# Task requirements
List every line of the listing below that contains the string "instrumentName", copying each one in full.

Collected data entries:
- - -

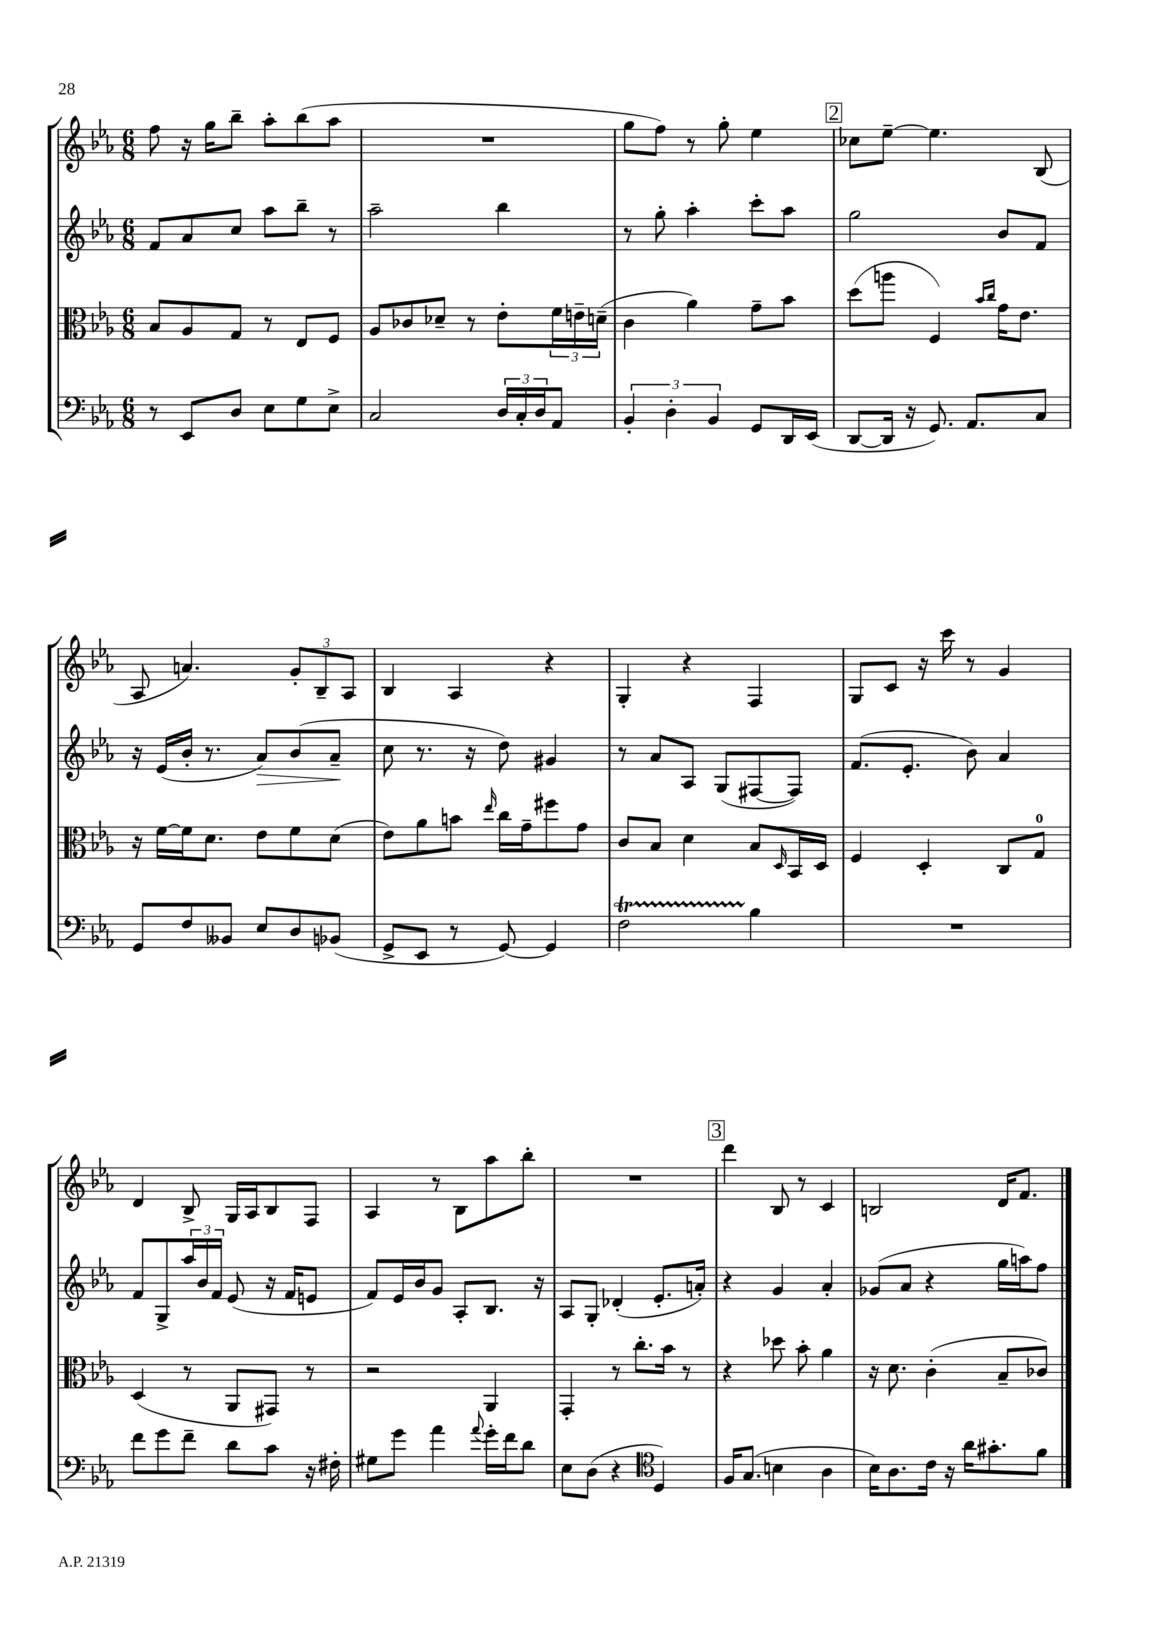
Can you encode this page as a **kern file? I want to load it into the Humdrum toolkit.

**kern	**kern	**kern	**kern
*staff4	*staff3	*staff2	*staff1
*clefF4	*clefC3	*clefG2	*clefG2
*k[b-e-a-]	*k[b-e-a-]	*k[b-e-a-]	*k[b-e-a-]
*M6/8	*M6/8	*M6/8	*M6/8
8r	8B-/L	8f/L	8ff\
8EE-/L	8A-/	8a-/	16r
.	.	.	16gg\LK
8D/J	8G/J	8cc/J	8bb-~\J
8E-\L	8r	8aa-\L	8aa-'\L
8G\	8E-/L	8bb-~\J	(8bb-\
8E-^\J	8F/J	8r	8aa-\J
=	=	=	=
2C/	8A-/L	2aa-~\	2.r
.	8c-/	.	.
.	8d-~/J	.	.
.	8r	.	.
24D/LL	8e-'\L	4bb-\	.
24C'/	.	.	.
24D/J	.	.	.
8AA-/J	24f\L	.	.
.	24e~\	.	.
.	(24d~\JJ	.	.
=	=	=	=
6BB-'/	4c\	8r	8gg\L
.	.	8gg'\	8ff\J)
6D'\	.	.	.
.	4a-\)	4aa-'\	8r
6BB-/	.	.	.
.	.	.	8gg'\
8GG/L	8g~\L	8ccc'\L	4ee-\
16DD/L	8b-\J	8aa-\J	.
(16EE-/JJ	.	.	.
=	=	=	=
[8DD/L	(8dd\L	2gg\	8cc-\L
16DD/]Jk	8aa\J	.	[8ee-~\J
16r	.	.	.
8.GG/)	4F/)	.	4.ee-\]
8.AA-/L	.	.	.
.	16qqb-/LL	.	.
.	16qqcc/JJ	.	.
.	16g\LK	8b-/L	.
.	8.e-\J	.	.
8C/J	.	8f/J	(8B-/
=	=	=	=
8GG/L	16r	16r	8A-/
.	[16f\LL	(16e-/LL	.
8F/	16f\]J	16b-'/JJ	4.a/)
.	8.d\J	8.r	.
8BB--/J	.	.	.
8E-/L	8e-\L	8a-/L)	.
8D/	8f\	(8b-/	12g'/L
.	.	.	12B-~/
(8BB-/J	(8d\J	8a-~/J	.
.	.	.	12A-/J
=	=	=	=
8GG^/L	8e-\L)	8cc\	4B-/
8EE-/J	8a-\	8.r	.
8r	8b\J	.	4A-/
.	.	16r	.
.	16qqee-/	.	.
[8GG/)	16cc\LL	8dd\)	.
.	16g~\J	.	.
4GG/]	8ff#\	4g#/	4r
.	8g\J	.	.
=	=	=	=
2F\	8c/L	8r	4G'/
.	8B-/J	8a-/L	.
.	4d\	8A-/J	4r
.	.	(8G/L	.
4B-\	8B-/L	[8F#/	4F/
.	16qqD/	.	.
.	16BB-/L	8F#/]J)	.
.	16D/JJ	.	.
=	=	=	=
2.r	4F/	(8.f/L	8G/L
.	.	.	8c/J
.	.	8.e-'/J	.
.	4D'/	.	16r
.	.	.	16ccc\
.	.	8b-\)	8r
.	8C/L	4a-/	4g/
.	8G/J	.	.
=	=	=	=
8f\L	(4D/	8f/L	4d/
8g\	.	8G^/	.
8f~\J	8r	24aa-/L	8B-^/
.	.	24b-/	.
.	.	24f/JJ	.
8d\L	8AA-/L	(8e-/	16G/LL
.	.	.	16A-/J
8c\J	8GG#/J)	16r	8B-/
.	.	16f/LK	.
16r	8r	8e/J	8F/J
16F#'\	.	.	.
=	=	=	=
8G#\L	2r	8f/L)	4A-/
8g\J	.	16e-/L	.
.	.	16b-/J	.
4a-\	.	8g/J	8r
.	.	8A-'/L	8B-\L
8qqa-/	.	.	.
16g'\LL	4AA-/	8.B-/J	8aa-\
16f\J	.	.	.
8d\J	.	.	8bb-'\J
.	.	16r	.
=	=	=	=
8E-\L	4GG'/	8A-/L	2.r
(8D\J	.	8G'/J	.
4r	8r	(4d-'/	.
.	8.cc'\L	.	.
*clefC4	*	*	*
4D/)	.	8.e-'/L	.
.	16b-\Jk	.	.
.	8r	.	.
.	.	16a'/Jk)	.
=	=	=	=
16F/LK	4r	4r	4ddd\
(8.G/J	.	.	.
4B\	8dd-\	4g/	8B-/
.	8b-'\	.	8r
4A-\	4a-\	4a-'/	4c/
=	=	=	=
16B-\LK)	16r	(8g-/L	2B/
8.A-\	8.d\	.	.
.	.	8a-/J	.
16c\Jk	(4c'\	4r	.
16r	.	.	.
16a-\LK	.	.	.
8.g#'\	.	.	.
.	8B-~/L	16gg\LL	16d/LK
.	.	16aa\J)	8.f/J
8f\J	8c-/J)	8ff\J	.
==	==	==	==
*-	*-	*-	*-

- - -

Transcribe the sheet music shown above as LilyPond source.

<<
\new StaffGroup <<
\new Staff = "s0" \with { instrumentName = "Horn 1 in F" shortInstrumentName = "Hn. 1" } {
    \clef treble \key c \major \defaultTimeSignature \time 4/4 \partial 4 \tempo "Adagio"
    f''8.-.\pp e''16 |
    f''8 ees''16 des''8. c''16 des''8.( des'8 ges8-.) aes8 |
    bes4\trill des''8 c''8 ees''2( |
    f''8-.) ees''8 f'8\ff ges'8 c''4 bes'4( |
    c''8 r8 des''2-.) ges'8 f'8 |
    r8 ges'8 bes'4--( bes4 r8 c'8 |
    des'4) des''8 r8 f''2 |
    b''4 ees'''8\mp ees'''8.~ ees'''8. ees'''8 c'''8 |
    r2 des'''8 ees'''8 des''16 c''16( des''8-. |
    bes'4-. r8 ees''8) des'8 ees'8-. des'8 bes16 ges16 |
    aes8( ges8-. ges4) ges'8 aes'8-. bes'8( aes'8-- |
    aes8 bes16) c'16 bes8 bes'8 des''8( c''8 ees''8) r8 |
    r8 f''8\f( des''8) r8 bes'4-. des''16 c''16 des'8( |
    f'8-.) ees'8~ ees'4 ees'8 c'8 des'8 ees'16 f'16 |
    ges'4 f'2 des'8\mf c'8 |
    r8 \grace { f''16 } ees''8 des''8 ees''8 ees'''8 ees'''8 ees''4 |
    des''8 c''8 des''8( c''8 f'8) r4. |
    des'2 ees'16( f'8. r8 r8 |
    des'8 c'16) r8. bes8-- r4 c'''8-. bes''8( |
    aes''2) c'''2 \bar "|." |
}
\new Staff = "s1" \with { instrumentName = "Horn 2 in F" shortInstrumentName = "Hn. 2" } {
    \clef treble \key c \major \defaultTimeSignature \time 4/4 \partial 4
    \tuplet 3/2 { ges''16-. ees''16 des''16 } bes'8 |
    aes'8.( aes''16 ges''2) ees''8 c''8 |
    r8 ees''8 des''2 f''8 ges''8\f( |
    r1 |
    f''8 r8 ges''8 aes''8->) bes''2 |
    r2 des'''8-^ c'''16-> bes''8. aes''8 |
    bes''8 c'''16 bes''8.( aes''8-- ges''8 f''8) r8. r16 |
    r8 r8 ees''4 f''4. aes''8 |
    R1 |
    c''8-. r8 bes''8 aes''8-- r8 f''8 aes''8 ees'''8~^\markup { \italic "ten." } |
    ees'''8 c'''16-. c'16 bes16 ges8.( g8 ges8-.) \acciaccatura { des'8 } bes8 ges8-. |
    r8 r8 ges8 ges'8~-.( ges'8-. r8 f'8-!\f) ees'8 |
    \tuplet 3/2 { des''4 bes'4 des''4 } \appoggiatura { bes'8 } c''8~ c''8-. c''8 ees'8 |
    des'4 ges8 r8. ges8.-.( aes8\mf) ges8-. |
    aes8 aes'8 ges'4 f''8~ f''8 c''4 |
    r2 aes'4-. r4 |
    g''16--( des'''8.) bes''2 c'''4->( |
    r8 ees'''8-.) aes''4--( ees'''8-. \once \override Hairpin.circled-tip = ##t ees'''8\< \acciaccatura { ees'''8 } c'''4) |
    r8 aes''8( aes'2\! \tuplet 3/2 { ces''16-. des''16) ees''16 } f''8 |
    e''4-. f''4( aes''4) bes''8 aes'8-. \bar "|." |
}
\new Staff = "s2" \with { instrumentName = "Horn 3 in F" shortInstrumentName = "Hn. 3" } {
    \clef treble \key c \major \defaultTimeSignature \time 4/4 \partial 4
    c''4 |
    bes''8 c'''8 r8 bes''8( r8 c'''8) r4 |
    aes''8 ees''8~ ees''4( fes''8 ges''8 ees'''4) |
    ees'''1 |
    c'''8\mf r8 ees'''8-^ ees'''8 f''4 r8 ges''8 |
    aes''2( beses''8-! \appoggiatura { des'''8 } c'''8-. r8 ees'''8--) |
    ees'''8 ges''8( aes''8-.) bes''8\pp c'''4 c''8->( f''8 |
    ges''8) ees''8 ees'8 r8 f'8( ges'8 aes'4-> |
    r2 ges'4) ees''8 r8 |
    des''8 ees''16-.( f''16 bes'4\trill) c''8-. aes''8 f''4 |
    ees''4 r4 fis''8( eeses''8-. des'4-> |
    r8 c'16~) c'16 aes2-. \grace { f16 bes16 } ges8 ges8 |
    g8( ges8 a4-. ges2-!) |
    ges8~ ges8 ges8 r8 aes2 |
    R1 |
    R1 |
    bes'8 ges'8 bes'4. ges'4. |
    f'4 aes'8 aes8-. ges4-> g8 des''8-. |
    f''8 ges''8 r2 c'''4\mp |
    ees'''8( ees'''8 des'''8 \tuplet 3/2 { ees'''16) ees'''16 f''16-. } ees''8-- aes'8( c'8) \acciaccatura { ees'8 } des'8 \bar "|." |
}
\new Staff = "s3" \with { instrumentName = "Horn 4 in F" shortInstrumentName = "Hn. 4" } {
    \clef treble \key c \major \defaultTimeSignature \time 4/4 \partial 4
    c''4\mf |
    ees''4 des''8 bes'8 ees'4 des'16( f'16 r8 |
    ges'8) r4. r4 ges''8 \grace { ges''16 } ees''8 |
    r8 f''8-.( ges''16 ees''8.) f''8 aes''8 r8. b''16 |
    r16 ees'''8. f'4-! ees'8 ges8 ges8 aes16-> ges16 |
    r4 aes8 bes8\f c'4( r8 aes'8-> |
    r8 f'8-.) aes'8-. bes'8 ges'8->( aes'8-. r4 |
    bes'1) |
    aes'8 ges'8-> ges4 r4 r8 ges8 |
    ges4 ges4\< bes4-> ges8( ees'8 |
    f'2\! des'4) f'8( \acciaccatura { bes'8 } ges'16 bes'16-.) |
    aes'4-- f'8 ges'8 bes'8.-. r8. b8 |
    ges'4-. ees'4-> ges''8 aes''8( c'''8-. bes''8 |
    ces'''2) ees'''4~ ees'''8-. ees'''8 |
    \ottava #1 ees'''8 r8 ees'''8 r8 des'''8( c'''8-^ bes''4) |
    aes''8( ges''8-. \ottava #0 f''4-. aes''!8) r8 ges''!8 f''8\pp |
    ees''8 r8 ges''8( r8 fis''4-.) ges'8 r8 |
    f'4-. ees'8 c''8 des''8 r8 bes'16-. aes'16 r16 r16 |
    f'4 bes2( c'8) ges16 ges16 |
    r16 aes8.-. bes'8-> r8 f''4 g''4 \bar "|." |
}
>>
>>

- - -

# Result
\new Staff = "s0" \with { instrumentName = "Horn 1 in F" shortInstrumentName = "Hn. 1" } {
\new Staff = "s1" \with { instrumentName = "Horn 2 in F" shortInstrumentName = "Hn. 2" } {
\new Staff = "s2" \with { instrumentName = "Horn 3 in F" shortInstrumentName = "Hn. 3" } {
\new Staff = "s3" \with { instrumentName = "Horn 4 in F" shortInstrumentName = "Hn. 4" } {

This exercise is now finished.